Each entry below is to be restated word for word, with no pictures carried over.

┏━━

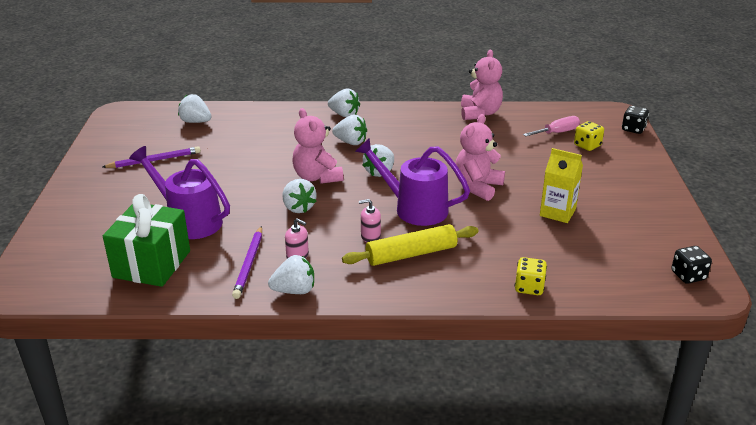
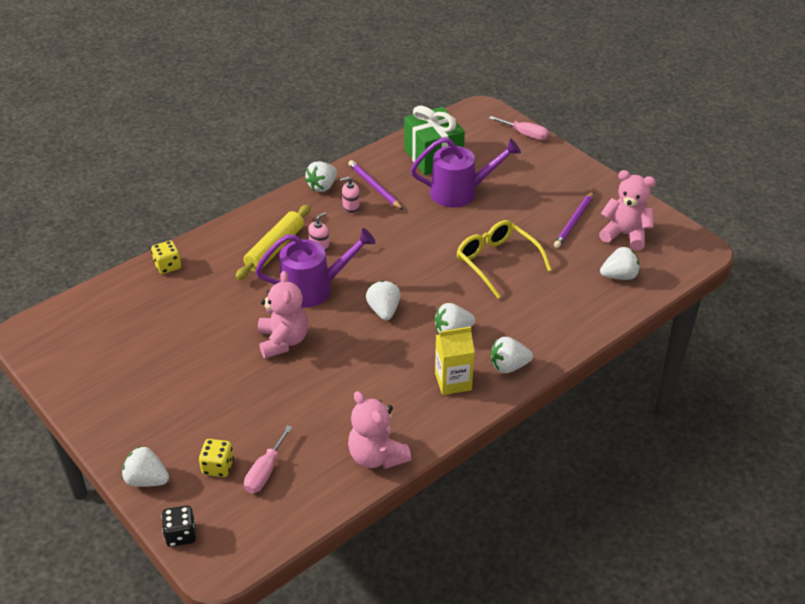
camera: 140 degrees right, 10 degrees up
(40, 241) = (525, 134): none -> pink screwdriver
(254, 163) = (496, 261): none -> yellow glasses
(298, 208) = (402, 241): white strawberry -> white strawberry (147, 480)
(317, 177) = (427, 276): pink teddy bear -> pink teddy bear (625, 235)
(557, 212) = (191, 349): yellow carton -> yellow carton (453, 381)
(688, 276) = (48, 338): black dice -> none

┗━━

> [Exercise result]
camera: 140 degrees right, 10 degrees up
(40, 241) = (525, 134): none -> pink screwdriver
(254, 163) = (496, 261): none -> yellow glasses
(298, 208) = (402, 241): white strawberry -> white strawberry (147, 480)
(317, 177) = (427, 276): pink teddy bear -> pink teddy bear (625, 235)
(557, 212) = (191, 349): yellow carton -> yellow carton (453, 381)
(688, 276) = (48, 338): black dice -> none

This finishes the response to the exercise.